• _ACTIVITY_
Lines below starting with the line with "The pink camera" and going on through the line with "The purple glasses" must be output exactly; the rest of the records must be left out.

[MATERIALS PROVIDED Boundary: Start]

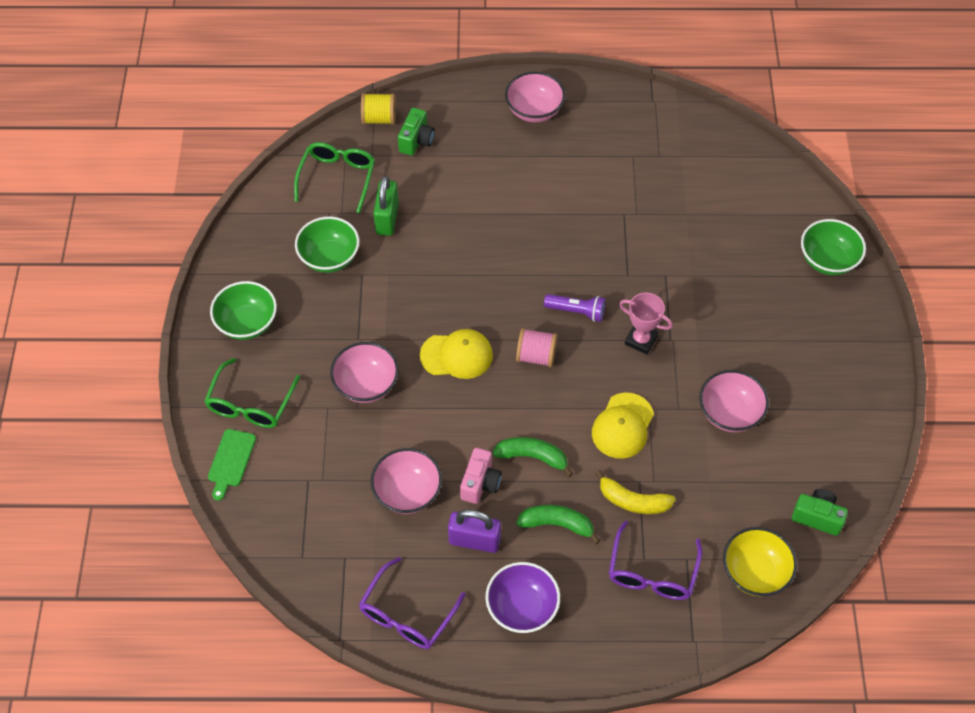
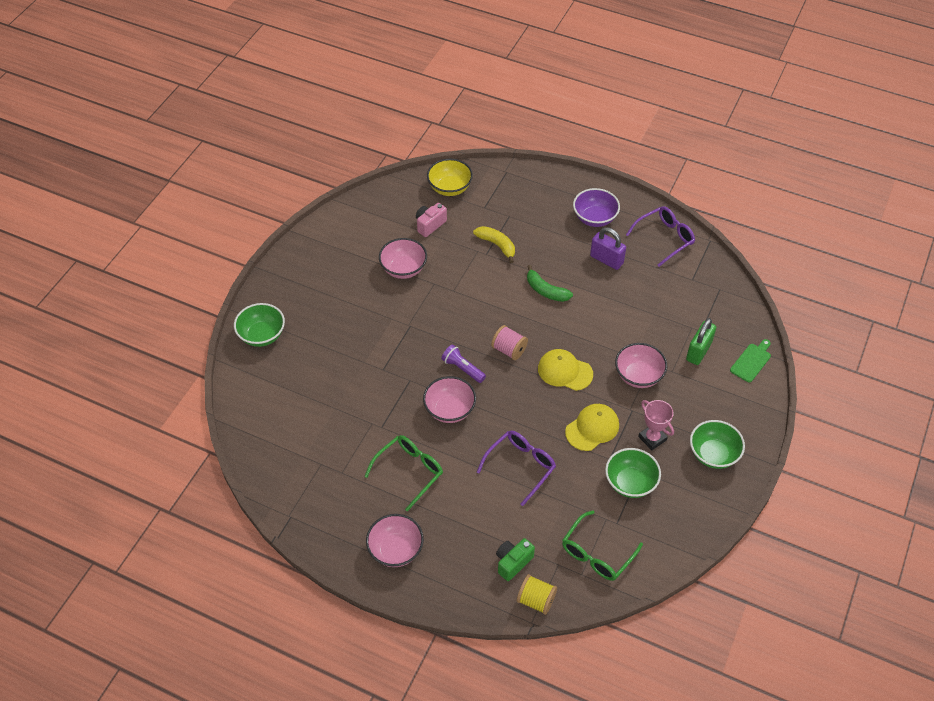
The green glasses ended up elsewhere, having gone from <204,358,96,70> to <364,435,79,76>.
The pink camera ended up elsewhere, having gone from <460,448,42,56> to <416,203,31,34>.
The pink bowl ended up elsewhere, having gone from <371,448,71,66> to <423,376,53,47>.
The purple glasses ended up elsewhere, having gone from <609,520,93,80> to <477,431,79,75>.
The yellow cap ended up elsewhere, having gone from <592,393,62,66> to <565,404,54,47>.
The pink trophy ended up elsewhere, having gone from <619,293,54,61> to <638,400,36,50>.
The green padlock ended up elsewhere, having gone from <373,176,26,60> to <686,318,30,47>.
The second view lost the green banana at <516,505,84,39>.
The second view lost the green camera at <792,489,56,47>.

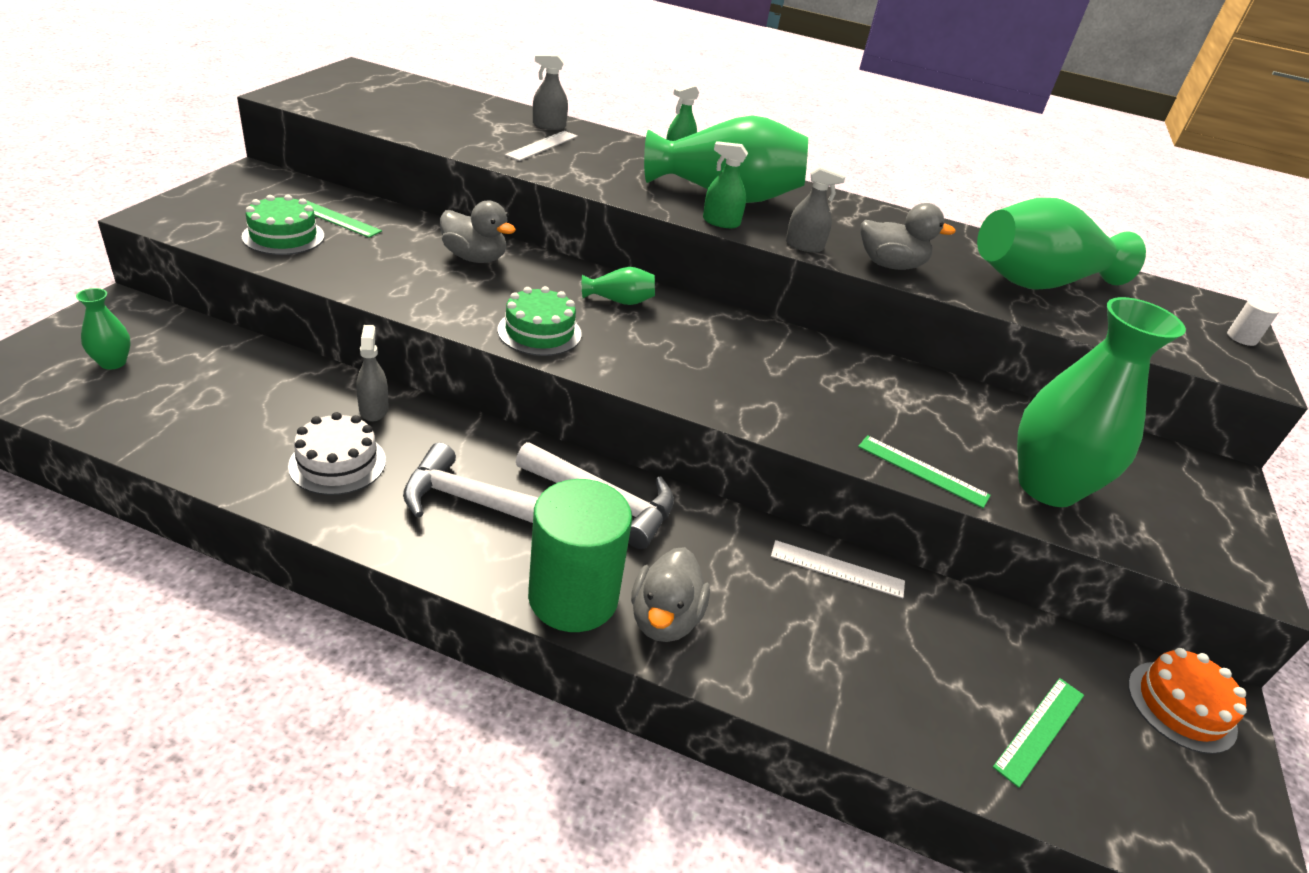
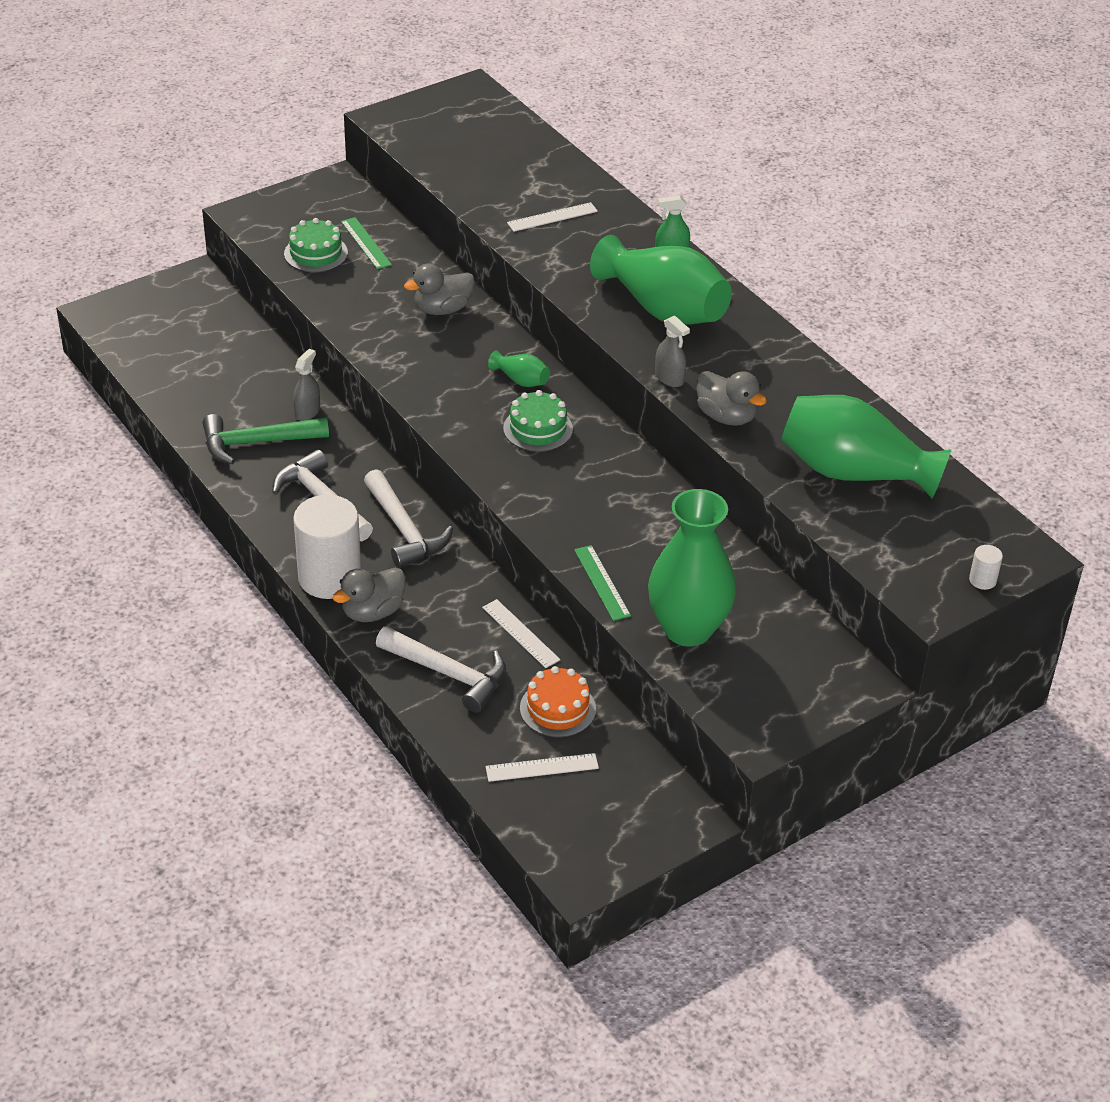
Where the white cake stood at <288,412,98,83>, the green hammer came to stand at <202,414,127,50>.
What was the green cylinder at <528,479,104,153> turned into the white cylinder at <293,495,68,104>.
The second view gained the white hammer at <376,626,130,87>.
The grey duck at <440,200,76,63> ended up facing another way, 90 degrees clockwise from before.
What was the green ruler at <993,678,91,110> turned into the white ruler at <485,753,114,29>.
The green cake ended up elsewhere, having gone from <497,286,85,70> to <503,390,70,62>.
The orange cake ended up elsewhere, having gone from <1128,648,119,106> to <520,666,76,72>.
The second view lost the green vase at <76,288,55,82>.
The second view lost the grey spray bottle at <533,54,35,76>.
The second view lost the green spray bottle at <703,141,45,87>.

[MATERIALS PROVIDED Boundary: End]

• _WORKED SOLUTION_
The pink camera ended up elsewhere, having gone from <460,448,42,56> to <416,203,31,34>.
The pink bowl ended up elsewhere, having gone from <371,448,71,66> to <423,376,53,47>.
The purple glasses ended up elsewhere, having gone from <609,520,93,80> to <477,431,79,75>.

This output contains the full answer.